**WHAT IS BEING ASKED:** Within the data below, find the string "STEPPER" and return each line where it occurs.

**AVAILABLE DATA:**
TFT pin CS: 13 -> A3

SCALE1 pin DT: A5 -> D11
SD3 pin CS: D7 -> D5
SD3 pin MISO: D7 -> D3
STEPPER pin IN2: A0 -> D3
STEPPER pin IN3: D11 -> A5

**EXERCISE OUTPUT:**
STEPPER pin IN2: A0 -> D3
STEPPER pin IN3: D11 -> A5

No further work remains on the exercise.